Your task: For this exercise, reproduce the entries below exactly, but only from the line containing "(521, 331) = (658, 234): none -> grey rocket" through the line containing "(199, 395) = (439, 113): purple", both included.

[Dataset items]
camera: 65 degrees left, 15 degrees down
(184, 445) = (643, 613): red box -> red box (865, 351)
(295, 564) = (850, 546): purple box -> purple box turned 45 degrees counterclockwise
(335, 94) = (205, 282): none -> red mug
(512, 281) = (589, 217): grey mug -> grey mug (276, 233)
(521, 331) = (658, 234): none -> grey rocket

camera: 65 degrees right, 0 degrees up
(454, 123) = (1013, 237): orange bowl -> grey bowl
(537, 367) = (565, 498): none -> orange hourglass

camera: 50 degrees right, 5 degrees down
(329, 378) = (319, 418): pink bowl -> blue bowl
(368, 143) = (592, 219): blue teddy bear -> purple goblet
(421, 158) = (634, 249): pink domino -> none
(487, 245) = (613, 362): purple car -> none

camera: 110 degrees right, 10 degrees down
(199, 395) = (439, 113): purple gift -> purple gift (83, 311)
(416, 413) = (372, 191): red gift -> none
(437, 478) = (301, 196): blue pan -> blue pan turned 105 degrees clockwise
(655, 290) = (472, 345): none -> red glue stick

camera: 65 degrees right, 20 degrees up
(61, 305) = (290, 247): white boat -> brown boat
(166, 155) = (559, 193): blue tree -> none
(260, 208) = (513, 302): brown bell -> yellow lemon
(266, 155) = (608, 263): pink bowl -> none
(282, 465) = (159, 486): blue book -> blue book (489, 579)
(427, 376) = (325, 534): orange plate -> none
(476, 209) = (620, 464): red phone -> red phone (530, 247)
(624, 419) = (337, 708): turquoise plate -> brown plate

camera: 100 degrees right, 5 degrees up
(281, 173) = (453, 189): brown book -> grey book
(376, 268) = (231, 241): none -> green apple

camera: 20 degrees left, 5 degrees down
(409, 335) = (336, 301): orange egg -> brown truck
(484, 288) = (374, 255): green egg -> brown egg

Answer to the exercise:
(521, 331) = (658, 234): none -> grey rocket

camera: 65 degrees right, 0 degrees up
(454, 123) = (1013, 237): orange bowl -> grey bowl
(537, 367) = (565, 498): none -> orange hourglass

camera: 50 degrees right, 5 degrees down
(329, 378) = (319, 418): pink bowl -> blue bowl
(368, 143) = (592, 219): blue teddy bear -> purple goblet
(421, 158) = (634, 249): pink domino -> none
(487, 245) = (613, 362): purple car -> none

camera: 110 degrees right, 10 degrees down
(199, 395) = (439, 113): purple gift -> purple gift (83, 311)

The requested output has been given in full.